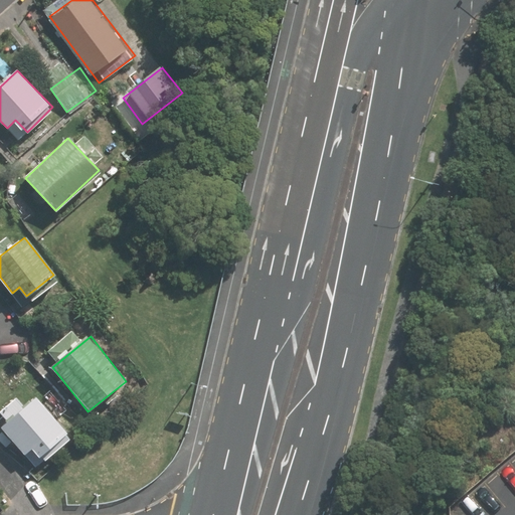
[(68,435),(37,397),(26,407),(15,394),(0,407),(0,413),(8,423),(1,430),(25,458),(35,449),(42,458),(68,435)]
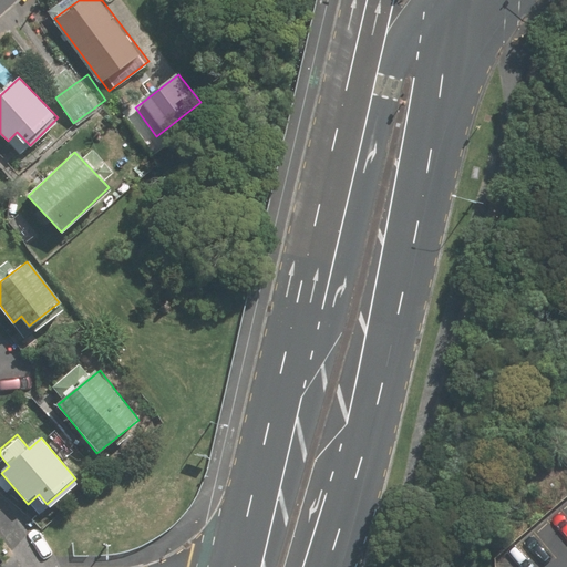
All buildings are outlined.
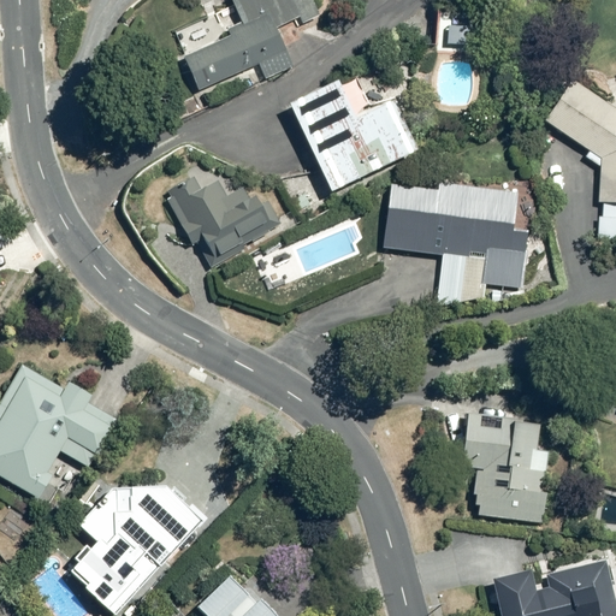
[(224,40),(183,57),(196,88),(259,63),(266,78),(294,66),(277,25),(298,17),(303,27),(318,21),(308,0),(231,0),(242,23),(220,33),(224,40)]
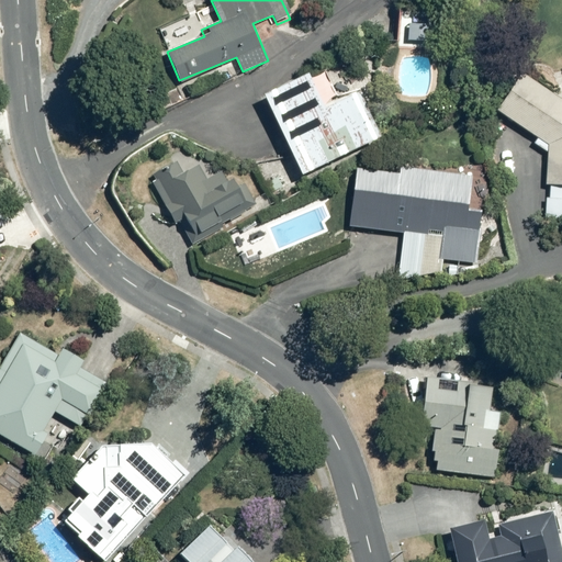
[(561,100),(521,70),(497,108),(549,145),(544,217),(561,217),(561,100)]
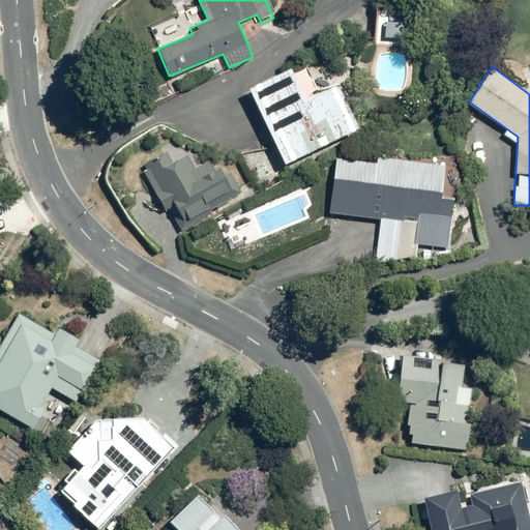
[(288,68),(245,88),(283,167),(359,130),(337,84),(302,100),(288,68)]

> **Task statement**: Please write out exactly the lines from the one holding "All buildings are outlined." through the last line of the material above, both included, as a copy without pictures.

> **The completed task**:
All buildings are outlined.
[(224,40),(183,57),(196,88),(259,63),(266,78),(294,66),(277,25),(298,17),(303,27),(318,21),(308,0),(231,0),(242,23),(220,33),(224,40)]
[(561,100),(521,70),(497,108),(549,145),(544,217),(561,217),(561,100)]
[(288,68),(245,88),(283,167),(359,130),(337,84),(302,100),(288,68)]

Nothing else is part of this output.